::: Data excerpts :::

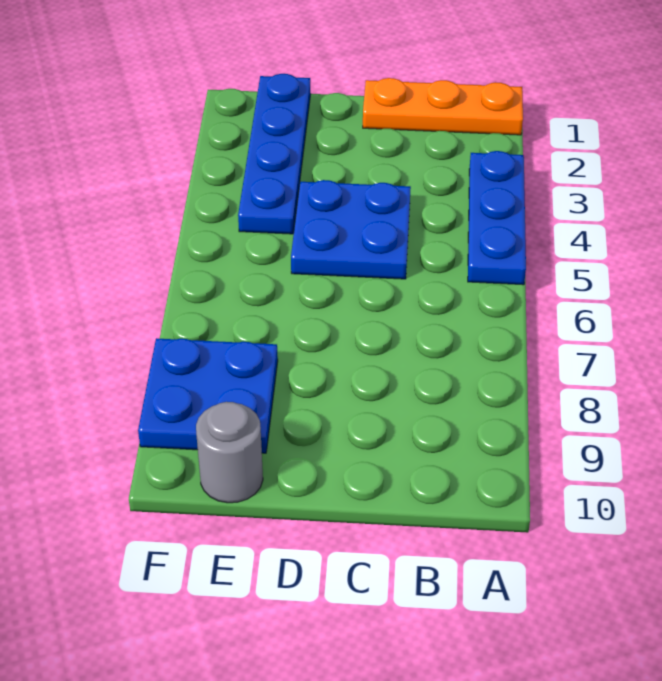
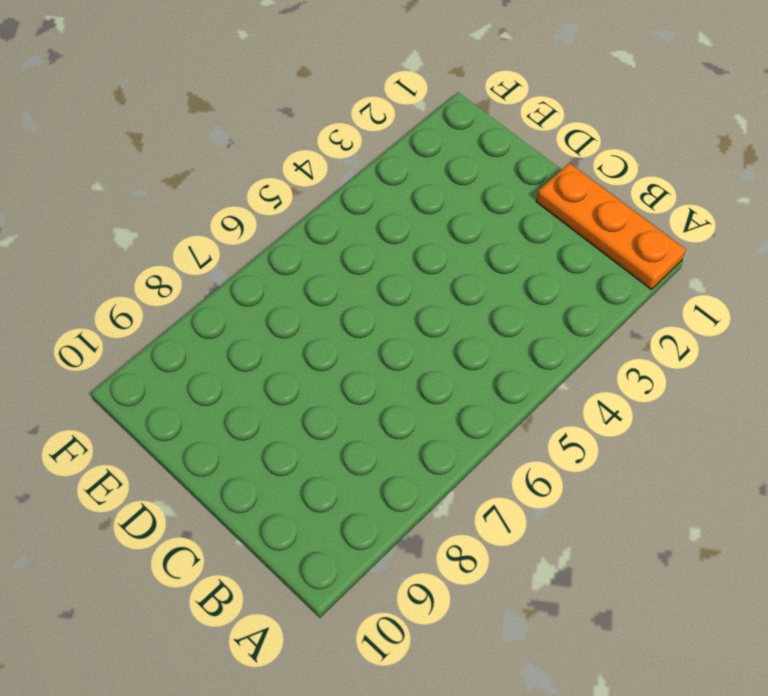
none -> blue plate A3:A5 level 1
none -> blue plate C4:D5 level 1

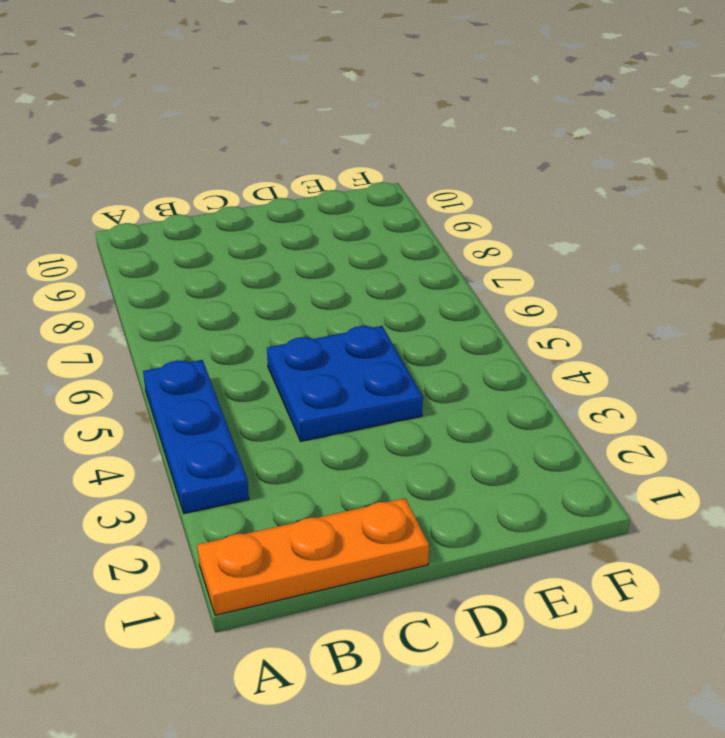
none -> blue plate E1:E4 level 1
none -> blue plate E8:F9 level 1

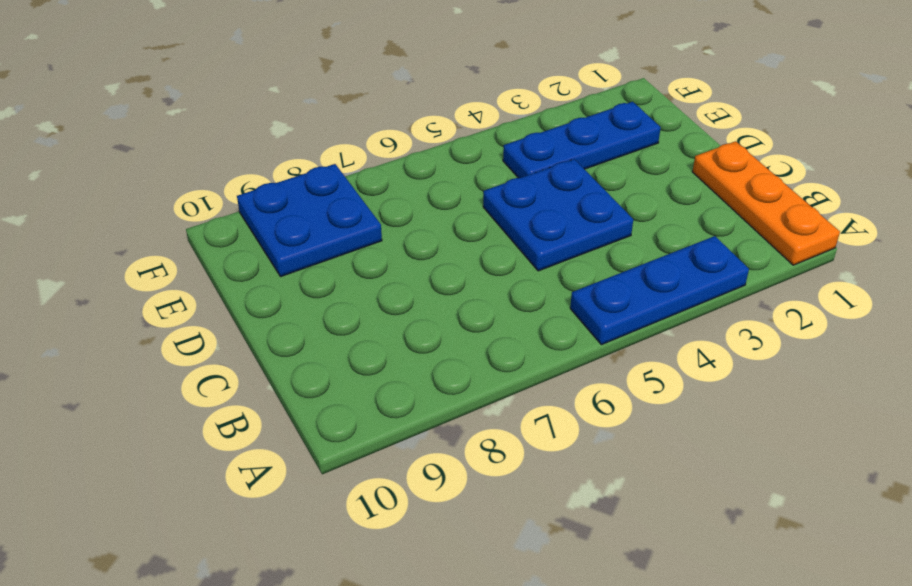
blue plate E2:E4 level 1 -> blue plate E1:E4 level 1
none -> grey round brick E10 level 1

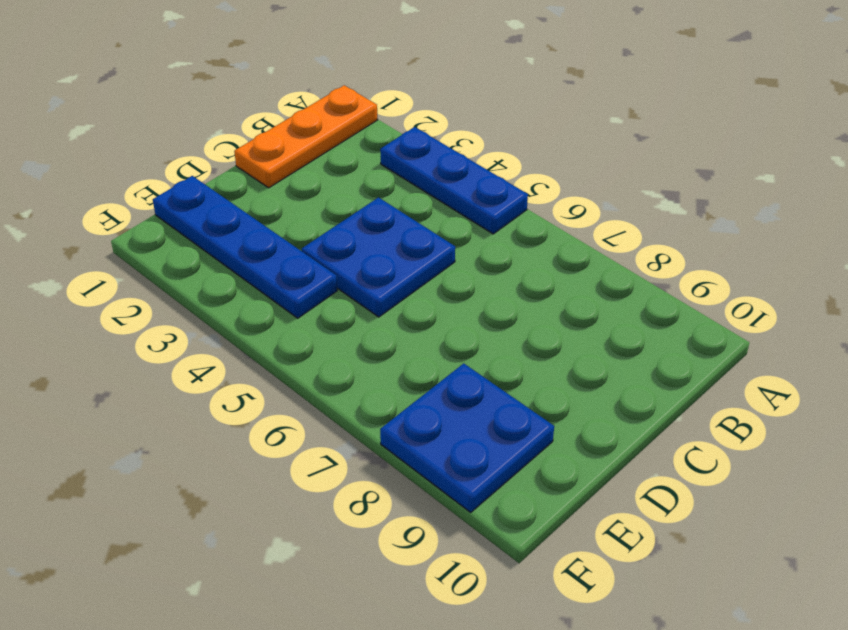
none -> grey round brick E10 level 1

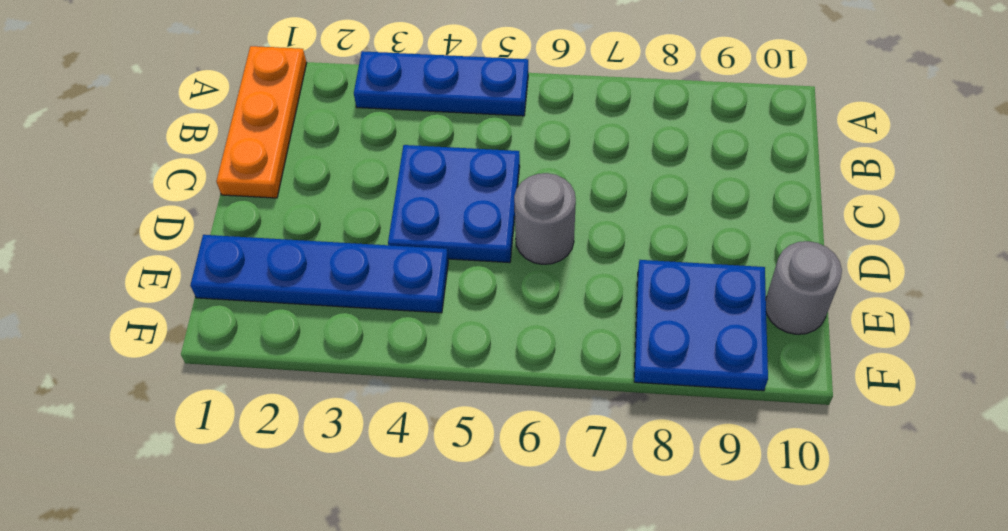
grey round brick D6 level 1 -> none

:::
::: Data excerpts :::

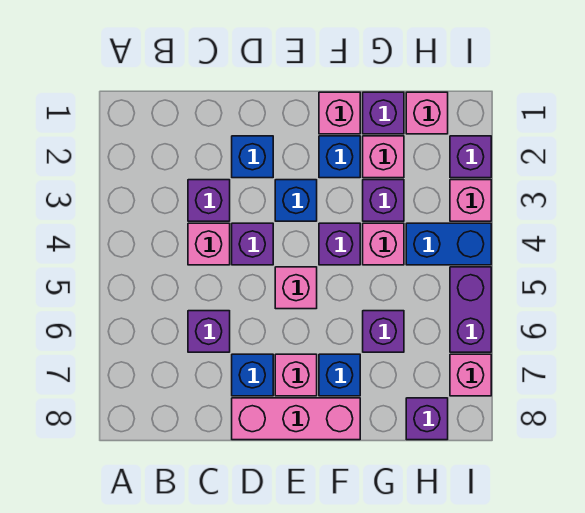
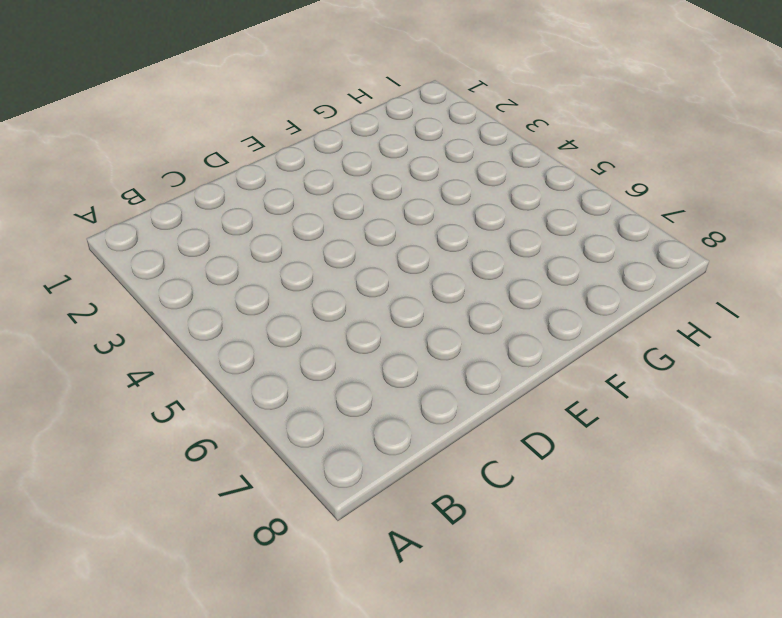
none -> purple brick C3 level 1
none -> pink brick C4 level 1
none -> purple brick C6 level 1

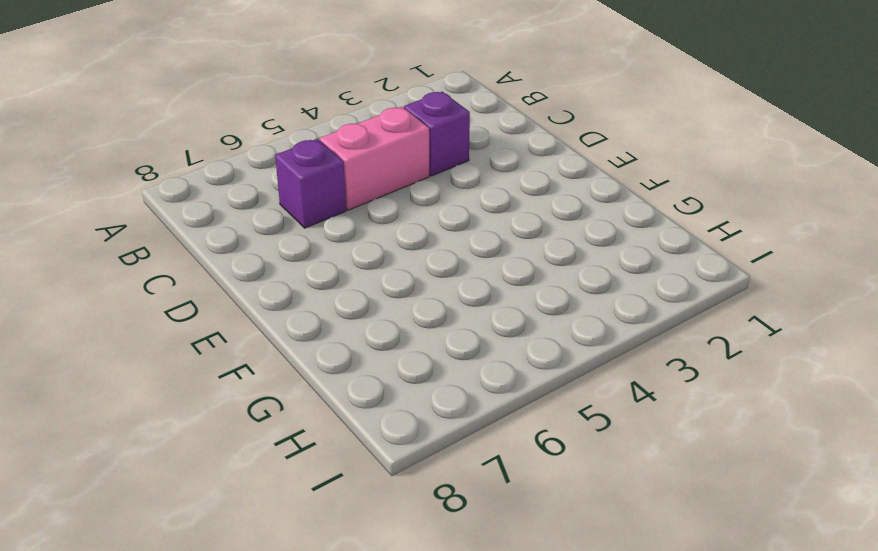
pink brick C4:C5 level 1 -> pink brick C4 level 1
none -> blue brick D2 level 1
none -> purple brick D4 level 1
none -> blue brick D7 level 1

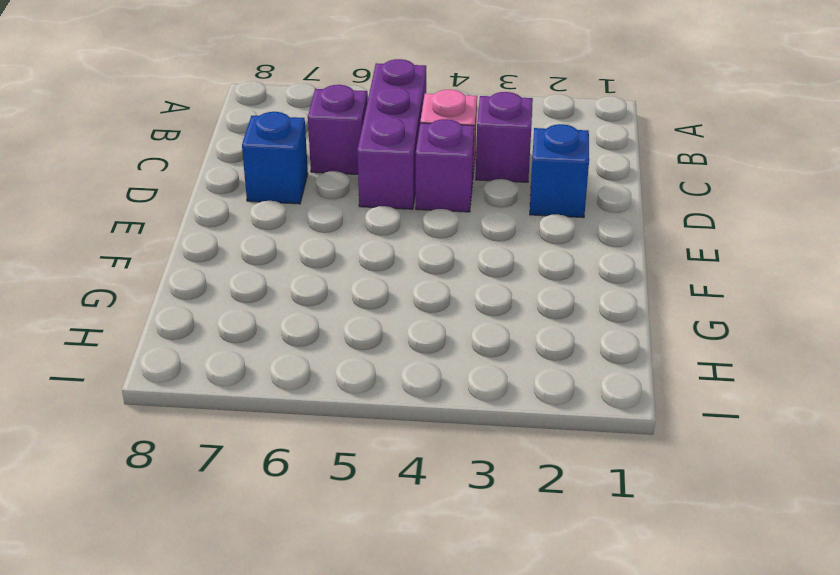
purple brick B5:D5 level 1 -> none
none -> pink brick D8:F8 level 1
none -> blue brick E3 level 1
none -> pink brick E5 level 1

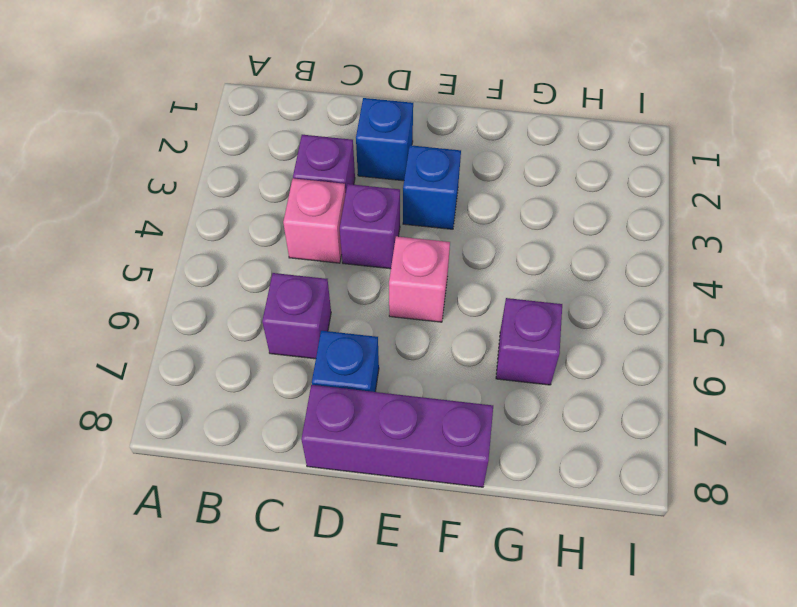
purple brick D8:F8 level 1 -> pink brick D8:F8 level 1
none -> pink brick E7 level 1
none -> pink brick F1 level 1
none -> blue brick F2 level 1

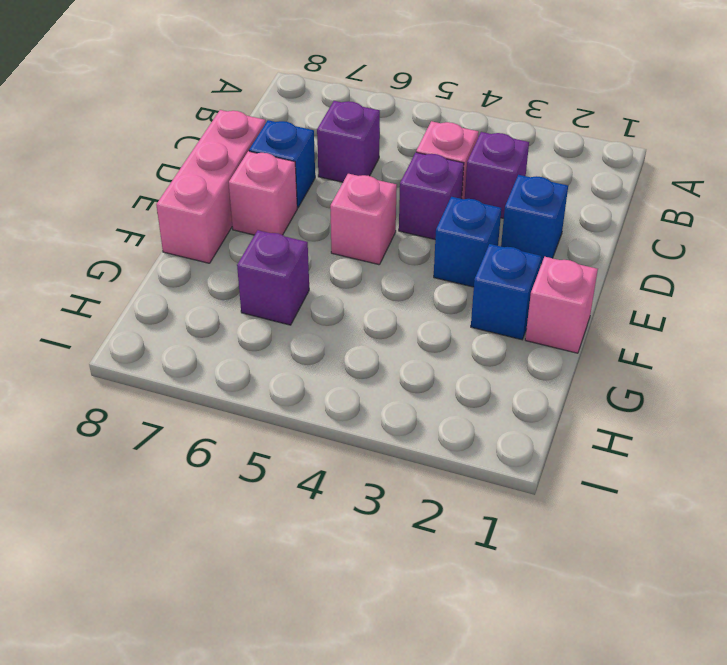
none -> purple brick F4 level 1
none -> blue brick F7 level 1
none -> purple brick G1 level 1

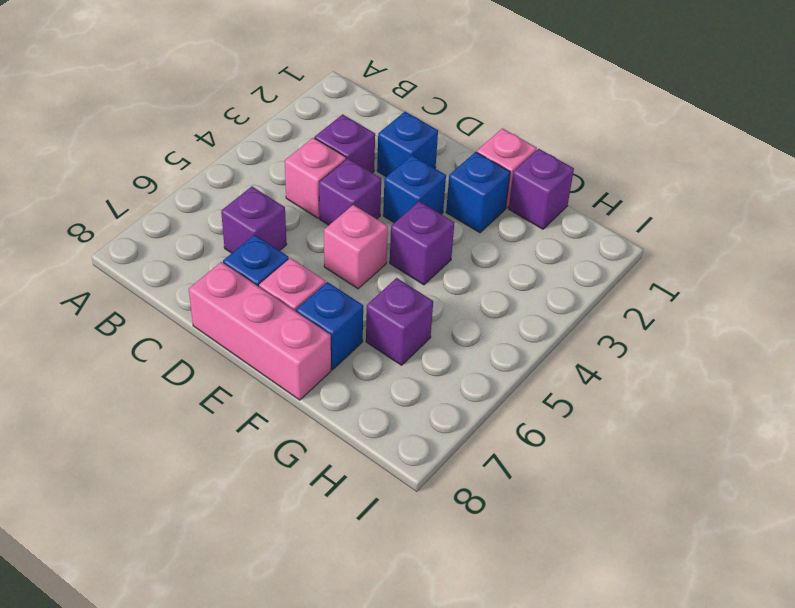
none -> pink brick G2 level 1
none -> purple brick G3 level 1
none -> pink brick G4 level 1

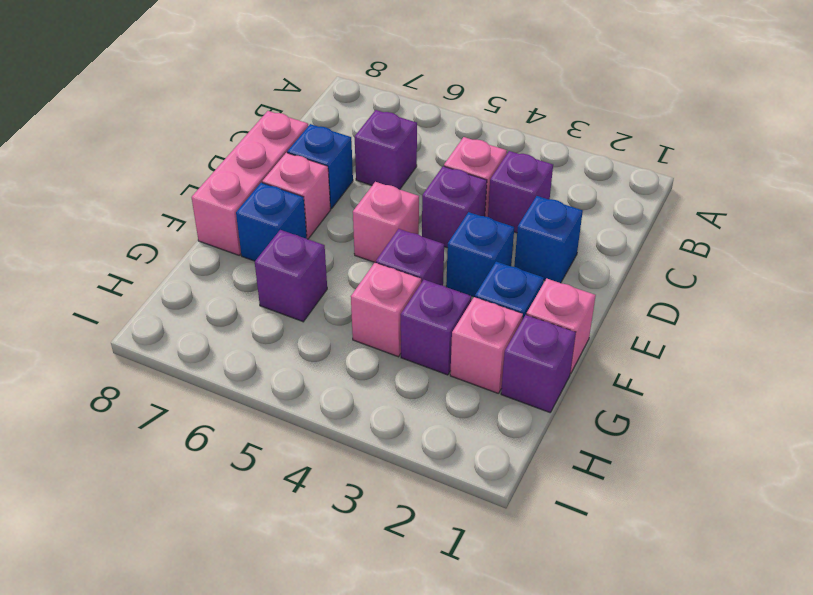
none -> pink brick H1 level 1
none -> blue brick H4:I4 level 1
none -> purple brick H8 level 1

:::

=== Action item ===
The answer must consist of every line above that holds the string "purple", copied exactly.

=== Response box ===
none -> purple brick C3 level 1
none -> purple brick C6 level 1
none -> purple brick D4 level 1
purple brick B5:D5 level 1 -> none
purple brick D8:F8 level 1 -> pink brick D8:F8 level 1
none -> purple brick F4 level 1
none -> purple brick G1 level 1
none -> purple brick G3 level 1
none -> purple brick H8 level 1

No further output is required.